● Goal: Return every line of the items below with no changes, leaving out the pictures.

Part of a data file

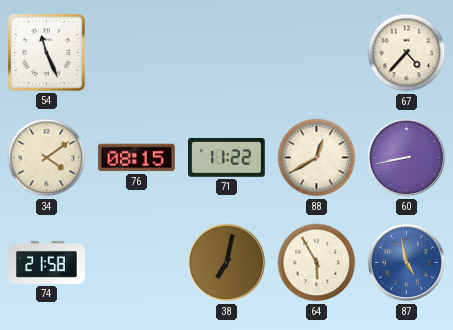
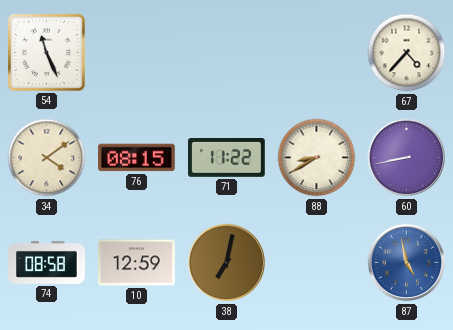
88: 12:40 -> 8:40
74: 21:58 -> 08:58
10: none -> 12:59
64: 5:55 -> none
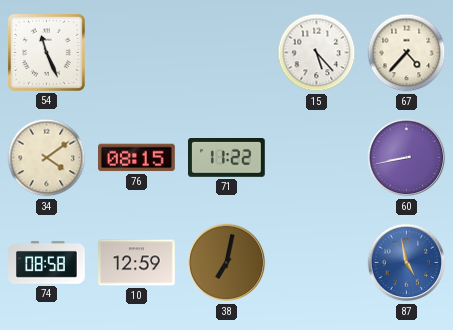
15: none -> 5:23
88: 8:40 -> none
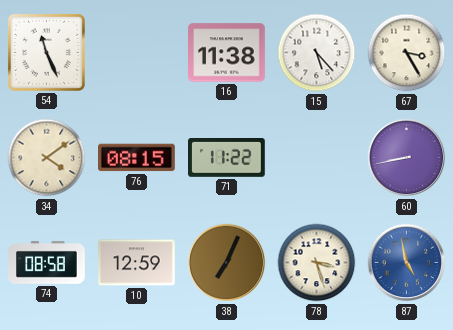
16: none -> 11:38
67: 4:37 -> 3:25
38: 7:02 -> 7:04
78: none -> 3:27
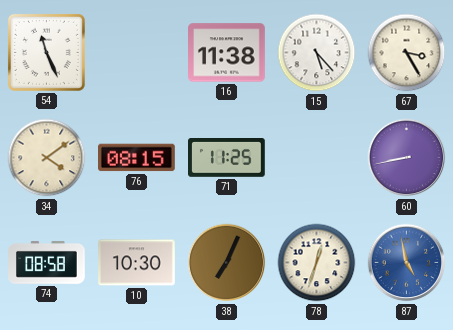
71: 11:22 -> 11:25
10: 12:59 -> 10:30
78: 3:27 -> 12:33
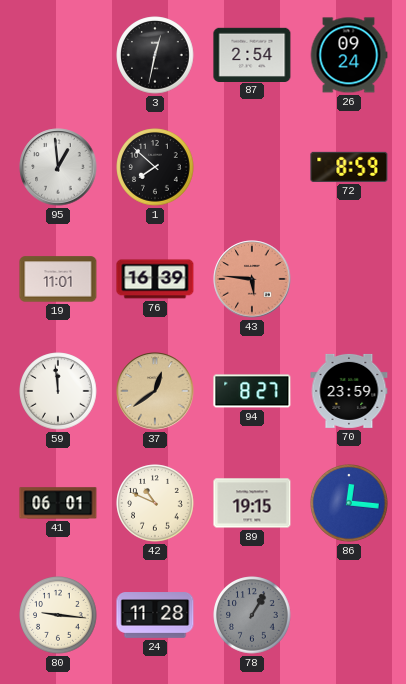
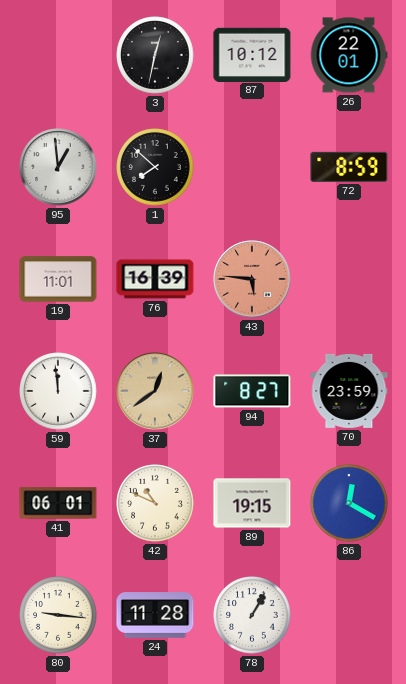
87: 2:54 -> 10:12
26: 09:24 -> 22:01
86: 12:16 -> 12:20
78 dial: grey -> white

● Output of the exercise:
88: 12:40 -> 8:40
74: 21:58 -> 08:58
10: none -> 12:59
64: 5:55 -> none
15: none -> 5:23
88: 8:40 -> none
16: none -> 11:38
67: 4:37 -> 3:25
38: 7:02 -> 7:04
78: none -> 3:27
71: 11:22 -> 11:25
10: 12:59 -> 10:30
78: 3:27 -> 12:33
87: 2:54 -> 10:12
26: 09:24 -> 22:01
86: 12:16 -> 12:20
78 dial: grey -> white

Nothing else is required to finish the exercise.